┌──
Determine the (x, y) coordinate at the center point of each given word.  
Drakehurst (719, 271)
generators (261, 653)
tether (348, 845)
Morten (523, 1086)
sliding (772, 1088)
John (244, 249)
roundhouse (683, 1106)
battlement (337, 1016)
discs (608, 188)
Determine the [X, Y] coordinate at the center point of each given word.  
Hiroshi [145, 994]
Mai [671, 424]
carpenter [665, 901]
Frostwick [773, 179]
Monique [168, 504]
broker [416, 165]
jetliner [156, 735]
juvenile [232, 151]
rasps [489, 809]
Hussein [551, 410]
└──
┌──
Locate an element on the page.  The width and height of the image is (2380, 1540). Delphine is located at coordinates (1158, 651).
└──
| WORK TO COMPLETE |
Copy out, character for character, the records starting at the line containing "battlement (337, 1016)" and ending at the line containing "Hussein [551, 410]", with both of those lines included.

| RESPONSE TO THE EXERCISE |
battlement (337, 1016)
discs (608, 188)
Determine the [X, Y] coordinate at the center point of each given word.  
Hiroshi [145, 994]
Mai [671, 424]
carpenter [665, 901]
Frostwick [773, 179]
Monique [168, 504]
broker [416, 165]
jetliner [156, 735]
juvenile [232, 151]
rasps [489, 809]
Hussein [551, 410]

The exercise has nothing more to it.